* **TASK TO CARRY OUT**: Give the count of lines in the entries that include "PIECE", and write nothing besides it.
START RECORD EXCERPTS
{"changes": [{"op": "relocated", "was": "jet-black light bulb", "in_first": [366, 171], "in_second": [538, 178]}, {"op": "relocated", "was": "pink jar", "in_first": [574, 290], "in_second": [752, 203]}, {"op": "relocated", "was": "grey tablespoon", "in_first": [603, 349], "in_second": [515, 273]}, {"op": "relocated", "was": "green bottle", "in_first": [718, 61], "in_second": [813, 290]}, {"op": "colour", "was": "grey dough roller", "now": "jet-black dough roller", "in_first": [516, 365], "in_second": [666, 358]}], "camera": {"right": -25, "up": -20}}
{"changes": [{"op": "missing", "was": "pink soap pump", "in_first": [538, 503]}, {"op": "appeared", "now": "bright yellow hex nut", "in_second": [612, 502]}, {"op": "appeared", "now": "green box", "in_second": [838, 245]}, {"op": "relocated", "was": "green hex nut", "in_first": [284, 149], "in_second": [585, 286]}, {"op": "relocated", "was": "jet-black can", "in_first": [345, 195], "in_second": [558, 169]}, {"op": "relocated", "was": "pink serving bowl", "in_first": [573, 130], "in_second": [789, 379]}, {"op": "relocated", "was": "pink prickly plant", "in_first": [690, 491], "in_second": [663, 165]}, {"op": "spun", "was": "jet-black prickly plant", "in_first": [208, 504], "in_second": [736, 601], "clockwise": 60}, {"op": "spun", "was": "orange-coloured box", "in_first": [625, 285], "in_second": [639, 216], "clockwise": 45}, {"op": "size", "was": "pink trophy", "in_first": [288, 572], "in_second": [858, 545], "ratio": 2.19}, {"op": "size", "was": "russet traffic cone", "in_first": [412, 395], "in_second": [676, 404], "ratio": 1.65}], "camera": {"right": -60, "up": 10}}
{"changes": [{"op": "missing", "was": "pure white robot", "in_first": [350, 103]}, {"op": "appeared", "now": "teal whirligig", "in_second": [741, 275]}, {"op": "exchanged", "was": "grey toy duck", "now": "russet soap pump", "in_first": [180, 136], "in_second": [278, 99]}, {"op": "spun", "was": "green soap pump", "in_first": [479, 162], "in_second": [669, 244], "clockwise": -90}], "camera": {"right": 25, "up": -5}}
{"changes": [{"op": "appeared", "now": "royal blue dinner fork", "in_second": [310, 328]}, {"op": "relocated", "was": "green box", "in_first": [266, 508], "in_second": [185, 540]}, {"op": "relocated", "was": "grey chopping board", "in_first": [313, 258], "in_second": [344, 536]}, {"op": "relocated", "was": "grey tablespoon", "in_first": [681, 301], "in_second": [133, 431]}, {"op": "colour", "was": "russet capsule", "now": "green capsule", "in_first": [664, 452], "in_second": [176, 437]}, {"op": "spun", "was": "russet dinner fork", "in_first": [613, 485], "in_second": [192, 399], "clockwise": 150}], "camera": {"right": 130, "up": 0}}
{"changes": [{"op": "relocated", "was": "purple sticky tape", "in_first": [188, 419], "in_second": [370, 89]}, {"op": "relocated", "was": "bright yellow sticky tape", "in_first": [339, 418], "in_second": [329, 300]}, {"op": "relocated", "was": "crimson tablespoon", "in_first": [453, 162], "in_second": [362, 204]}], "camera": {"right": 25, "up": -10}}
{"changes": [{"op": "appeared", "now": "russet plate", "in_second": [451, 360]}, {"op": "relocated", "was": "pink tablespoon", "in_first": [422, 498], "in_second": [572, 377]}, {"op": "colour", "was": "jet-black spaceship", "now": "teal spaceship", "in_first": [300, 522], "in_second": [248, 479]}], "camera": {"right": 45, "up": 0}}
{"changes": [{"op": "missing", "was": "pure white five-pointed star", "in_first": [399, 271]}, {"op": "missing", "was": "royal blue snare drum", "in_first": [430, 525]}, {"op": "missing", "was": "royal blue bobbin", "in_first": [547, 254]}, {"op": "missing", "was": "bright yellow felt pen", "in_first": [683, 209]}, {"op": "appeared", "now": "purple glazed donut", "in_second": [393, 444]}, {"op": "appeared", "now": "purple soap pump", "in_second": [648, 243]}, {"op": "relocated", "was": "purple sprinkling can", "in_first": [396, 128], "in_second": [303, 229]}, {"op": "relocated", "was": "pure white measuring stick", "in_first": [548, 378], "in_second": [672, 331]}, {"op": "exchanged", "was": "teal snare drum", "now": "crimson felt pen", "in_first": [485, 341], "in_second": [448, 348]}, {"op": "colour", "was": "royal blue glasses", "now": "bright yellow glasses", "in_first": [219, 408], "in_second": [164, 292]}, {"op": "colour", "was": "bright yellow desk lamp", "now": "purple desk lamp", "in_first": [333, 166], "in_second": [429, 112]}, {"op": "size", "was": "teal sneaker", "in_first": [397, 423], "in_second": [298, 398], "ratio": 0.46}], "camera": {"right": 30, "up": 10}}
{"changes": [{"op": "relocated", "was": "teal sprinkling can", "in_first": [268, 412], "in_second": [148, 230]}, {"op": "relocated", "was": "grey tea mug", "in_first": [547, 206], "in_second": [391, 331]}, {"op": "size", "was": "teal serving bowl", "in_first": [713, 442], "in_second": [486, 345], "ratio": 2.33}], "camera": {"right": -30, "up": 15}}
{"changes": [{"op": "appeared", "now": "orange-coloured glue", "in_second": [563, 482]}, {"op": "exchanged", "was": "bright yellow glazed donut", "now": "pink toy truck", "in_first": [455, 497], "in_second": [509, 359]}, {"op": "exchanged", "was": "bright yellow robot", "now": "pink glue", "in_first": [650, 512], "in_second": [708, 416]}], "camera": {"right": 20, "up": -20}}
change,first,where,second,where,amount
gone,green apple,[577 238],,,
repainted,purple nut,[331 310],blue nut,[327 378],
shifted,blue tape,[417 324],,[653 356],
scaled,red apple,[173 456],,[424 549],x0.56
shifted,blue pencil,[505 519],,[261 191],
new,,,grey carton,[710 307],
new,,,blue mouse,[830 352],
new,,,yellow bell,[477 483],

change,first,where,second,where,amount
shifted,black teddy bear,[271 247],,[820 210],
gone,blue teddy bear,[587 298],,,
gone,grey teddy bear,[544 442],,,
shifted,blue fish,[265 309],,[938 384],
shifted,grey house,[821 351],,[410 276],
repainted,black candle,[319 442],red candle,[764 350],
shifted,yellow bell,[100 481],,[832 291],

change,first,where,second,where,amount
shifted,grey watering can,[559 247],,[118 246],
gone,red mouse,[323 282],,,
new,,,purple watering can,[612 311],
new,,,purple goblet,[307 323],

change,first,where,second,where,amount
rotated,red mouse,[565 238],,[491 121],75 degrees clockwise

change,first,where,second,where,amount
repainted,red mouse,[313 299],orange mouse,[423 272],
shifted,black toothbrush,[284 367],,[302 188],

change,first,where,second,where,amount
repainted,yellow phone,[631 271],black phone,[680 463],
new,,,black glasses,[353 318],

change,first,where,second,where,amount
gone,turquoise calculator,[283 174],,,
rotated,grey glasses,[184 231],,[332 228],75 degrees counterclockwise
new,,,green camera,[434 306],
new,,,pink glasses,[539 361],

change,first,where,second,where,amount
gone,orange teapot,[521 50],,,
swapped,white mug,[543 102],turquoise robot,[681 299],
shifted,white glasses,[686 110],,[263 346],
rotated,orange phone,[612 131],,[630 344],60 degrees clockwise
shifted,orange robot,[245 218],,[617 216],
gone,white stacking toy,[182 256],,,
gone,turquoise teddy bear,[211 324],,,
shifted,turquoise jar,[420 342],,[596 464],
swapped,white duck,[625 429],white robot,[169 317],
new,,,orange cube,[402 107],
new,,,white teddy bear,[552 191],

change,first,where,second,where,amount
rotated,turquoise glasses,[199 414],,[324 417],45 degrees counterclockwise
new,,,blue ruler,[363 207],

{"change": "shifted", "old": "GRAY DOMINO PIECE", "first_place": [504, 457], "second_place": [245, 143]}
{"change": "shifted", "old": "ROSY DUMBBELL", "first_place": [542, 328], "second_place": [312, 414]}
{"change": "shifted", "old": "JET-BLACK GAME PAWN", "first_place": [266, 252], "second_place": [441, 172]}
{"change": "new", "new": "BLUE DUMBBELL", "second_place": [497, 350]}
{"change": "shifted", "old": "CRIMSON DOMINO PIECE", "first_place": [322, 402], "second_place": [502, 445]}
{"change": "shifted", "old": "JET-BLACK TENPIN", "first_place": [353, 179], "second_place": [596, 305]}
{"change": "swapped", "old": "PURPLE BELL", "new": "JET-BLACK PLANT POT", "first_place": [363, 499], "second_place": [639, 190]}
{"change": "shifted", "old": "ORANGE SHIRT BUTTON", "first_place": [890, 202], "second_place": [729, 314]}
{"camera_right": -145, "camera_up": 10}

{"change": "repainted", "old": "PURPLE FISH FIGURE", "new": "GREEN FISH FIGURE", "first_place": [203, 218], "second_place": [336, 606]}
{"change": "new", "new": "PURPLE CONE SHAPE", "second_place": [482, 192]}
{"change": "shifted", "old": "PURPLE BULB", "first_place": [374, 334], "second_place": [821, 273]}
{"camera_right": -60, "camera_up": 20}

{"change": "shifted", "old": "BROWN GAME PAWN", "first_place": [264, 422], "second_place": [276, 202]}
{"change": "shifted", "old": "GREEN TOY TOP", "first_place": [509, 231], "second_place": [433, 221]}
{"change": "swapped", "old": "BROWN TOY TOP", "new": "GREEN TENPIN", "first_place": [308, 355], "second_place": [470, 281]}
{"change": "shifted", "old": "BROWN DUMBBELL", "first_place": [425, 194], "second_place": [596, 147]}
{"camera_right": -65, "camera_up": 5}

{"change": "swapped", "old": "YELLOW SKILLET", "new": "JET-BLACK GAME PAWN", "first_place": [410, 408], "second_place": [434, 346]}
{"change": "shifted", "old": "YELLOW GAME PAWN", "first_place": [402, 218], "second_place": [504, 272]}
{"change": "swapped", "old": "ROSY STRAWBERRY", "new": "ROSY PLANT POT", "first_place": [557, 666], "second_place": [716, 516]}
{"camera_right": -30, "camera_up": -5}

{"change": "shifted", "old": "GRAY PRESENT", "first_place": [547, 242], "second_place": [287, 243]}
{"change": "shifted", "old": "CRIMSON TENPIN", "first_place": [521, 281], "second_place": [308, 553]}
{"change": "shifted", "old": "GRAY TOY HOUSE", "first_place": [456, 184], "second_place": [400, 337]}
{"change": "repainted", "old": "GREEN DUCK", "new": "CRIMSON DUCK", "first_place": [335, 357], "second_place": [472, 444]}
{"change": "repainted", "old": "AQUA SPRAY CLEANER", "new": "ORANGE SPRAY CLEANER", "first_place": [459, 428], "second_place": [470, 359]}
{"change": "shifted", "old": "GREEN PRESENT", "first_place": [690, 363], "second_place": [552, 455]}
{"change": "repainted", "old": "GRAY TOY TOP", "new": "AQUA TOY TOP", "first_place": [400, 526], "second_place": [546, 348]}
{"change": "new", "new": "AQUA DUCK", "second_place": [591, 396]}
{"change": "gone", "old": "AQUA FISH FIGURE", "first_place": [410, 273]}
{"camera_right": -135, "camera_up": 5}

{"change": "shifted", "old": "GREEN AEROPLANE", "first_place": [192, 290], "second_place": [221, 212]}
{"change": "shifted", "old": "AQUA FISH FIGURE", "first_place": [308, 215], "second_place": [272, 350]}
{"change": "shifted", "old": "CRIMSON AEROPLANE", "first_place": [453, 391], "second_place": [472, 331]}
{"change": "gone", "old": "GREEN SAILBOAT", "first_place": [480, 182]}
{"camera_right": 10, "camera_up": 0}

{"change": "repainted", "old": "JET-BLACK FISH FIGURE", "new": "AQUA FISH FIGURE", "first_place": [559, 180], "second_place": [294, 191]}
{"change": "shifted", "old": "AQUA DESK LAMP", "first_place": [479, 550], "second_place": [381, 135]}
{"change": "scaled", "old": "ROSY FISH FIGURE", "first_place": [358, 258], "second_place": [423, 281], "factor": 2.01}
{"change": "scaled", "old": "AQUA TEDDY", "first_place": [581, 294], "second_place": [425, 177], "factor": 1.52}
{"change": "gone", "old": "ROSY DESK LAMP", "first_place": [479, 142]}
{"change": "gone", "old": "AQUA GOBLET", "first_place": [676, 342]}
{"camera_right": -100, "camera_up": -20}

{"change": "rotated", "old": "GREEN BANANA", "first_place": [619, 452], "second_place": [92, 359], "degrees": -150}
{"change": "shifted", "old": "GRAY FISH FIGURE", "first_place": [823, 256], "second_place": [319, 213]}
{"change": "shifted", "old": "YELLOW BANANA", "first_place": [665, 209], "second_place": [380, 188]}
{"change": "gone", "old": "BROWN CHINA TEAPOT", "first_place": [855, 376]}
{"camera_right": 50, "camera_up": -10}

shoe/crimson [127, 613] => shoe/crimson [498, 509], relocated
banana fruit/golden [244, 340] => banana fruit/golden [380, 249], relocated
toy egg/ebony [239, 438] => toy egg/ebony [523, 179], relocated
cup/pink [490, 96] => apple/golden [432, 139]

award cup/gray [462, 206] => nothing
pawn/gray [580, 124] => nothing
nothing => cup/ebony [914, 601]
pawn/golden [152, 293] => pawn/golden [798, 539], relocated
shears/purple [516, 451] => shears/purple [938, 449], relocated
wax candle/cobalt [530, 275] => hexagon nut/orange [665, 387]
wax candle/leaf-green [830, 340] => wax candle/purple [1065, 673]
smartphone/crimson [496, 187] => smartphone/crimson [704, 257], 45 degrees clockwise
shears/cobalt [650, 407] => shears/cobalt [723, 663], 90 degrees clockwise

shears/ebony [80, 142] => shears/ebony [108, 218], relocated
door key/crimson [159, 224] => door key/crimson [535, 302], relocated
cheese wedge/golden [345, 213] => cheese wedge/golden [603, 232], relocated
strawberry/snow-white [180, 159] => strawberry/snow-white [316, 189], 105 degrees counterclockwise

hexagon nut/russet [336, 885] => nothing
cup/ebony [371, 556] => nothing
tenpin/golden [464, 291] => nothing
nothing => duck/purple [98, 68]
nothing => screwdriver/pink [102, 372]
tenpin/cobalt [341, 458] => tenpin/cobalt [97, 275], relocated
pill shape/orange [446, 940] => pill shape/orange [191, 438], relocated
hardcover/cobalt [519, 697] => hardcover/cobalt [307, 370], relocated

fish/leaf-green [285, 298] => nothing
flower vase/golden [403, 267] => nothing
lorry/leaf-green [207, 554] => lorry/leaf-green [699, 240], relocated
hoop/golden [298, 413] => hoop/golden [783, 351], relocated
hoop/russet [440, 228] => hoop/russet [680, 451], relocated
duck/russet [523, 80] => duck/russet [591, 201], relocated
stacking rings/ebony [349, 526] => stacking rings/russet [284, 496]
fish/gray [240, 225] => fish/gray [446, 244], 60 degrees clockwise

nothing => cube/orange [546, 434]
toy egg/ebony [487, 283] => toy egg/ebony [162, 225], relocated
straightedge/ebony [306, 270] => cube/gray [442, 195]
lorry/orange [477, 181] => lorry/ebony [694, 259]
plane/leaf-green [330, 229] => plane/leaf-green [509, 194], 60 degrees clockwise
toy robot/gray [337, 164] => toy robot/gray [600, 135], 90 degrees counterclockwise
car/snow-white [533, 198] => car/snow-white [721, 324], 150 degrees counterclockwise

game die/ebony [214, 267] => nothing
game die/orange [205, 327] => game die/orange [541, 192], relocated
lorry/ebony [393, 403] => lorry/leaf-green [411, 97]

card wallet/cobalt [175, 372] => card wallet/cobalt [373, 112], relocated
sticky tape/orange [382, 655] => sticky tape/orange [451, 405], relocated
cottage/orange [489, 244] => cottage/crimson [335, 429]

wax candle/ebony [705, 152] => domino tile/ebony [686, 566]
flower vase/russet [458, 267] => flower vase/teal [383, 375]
END RECORD EXCERPTS
* **COMPLETED TASK**: 2